### ASSIGNED TASK
Match the word "DGND". Return each line of the data below where it appears.
━━━━━ RECORDS FOR THIS TASK
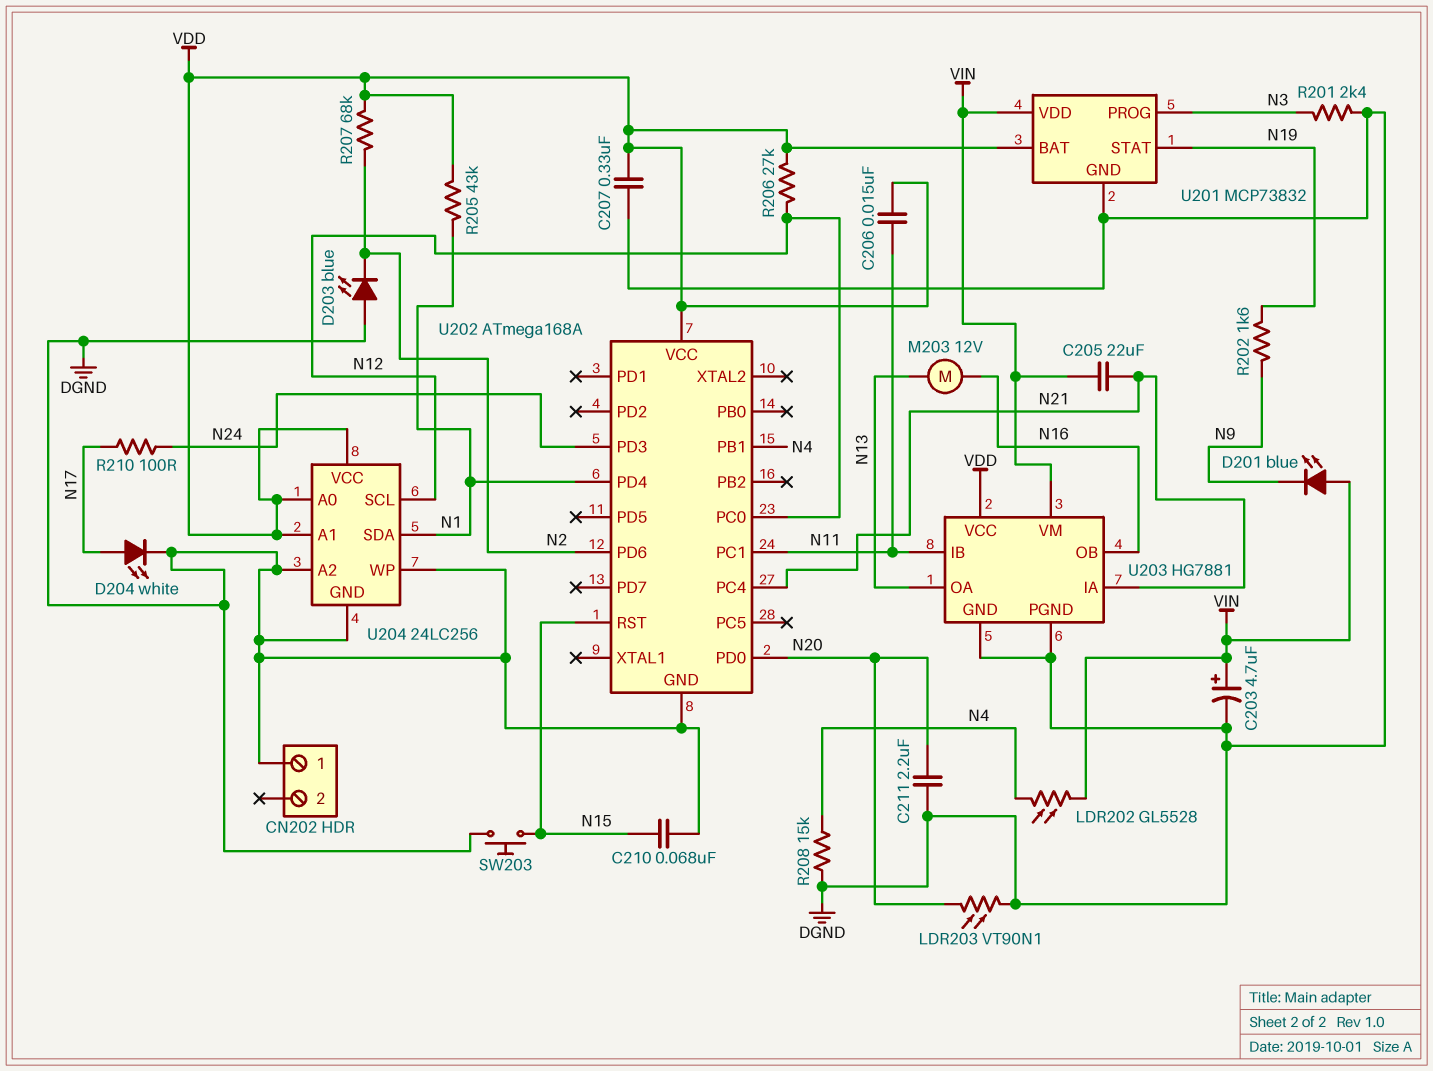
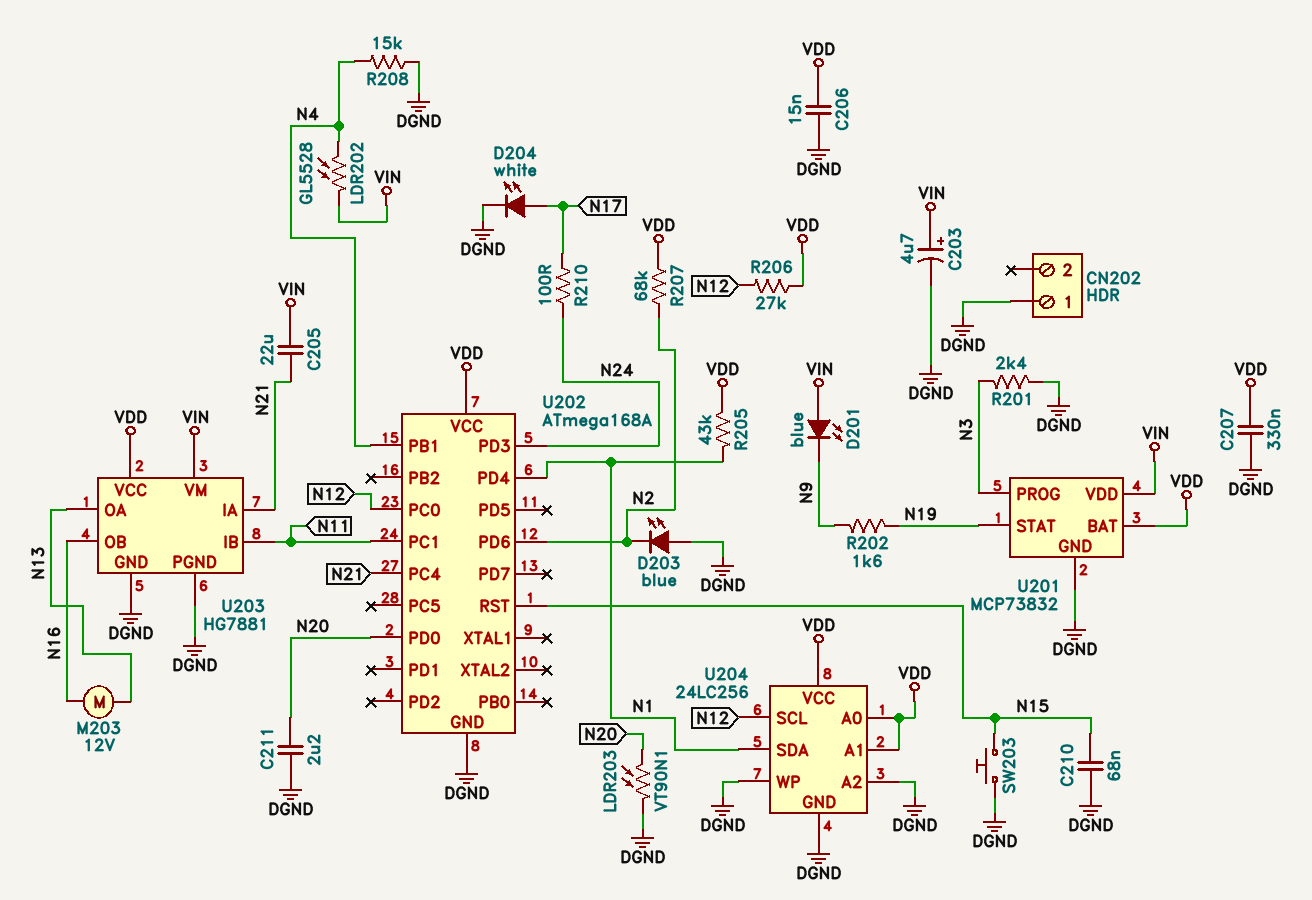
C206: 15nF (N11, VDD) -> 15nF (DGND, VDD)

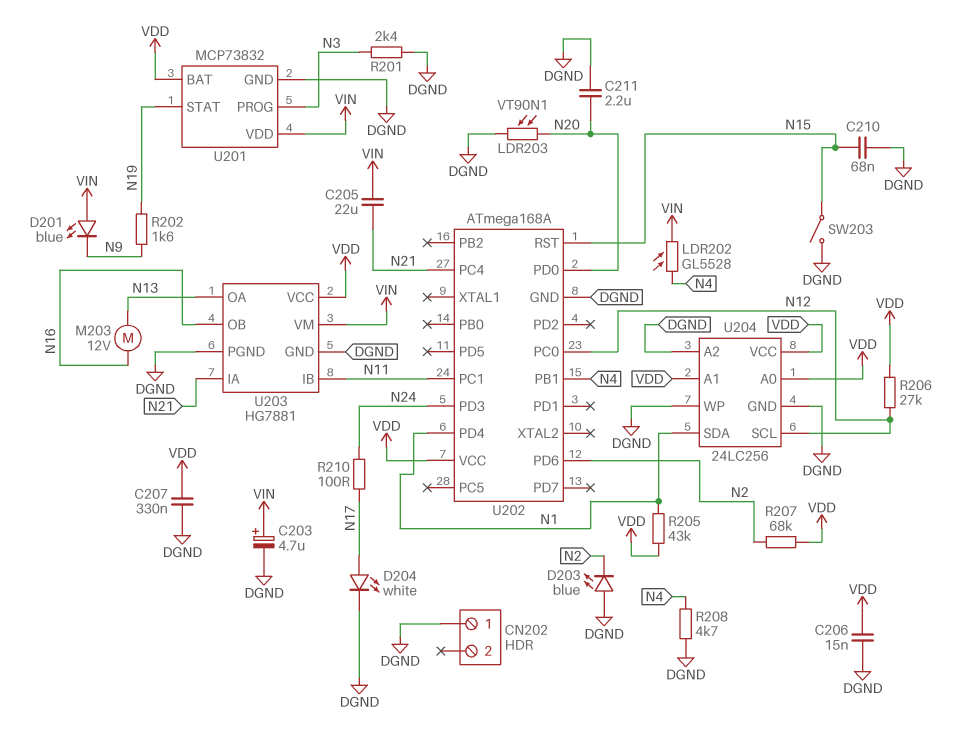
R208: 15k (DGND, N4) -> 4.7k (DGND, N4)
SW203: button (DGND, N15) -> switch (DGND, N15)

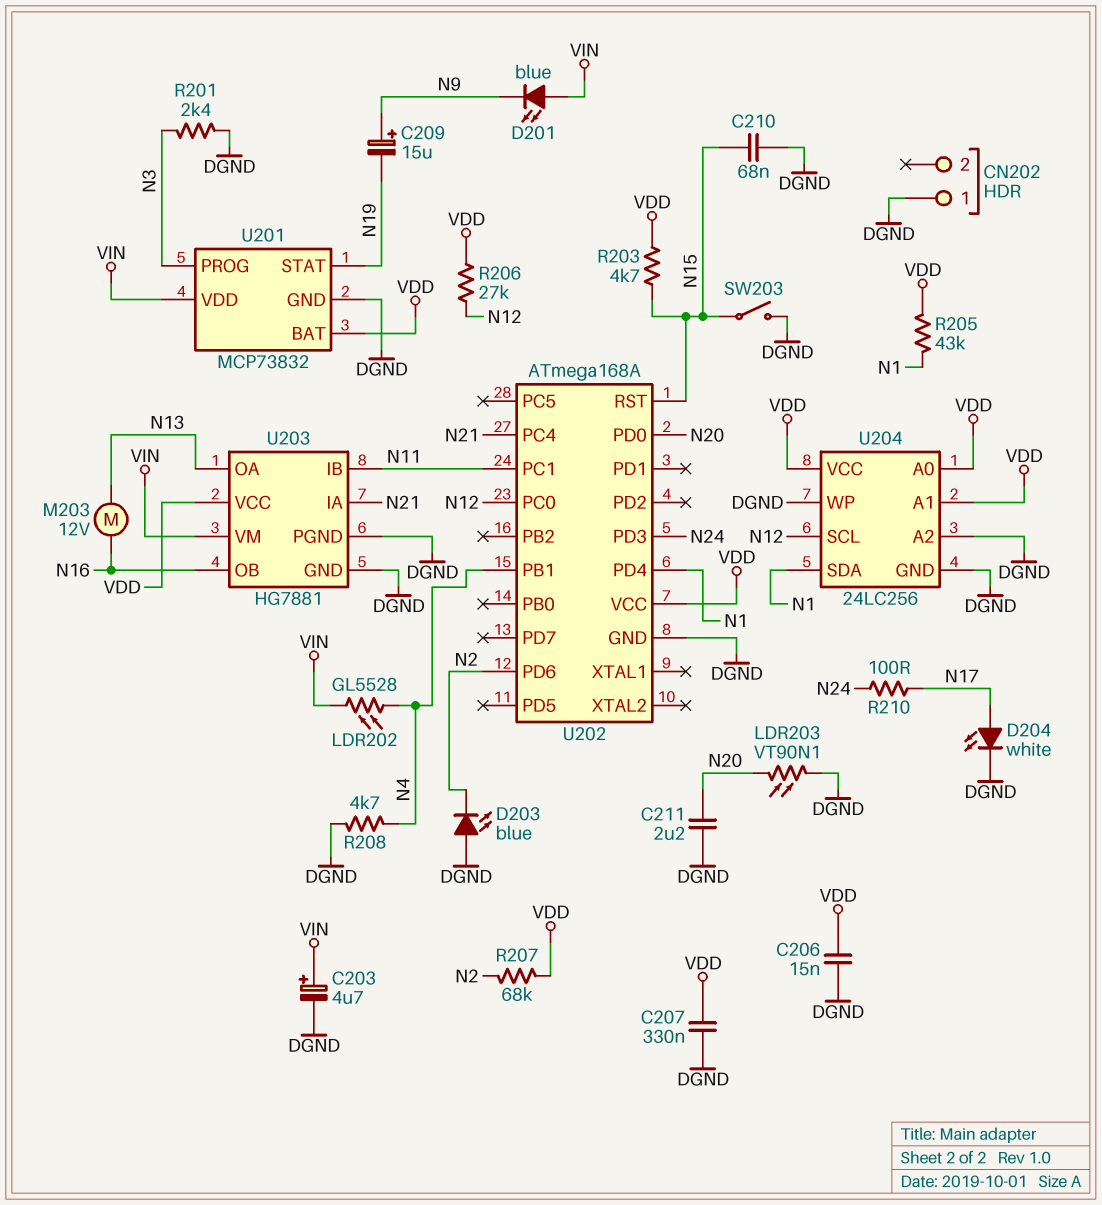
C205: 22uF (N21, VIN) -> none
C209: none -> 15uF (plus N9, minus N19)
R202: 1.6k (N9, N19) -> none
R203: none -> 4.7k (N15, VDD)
━━━━━━━━━━
### PROBLEM SOLUTION
C206: 15nF (N11, VDD) -> 15nF (DGND, VDD)
R208: 15k (DGND, N4) -> 4.7k (DGND, N4)
SW203: button (DGND, N15) -> switch (DGND, N15)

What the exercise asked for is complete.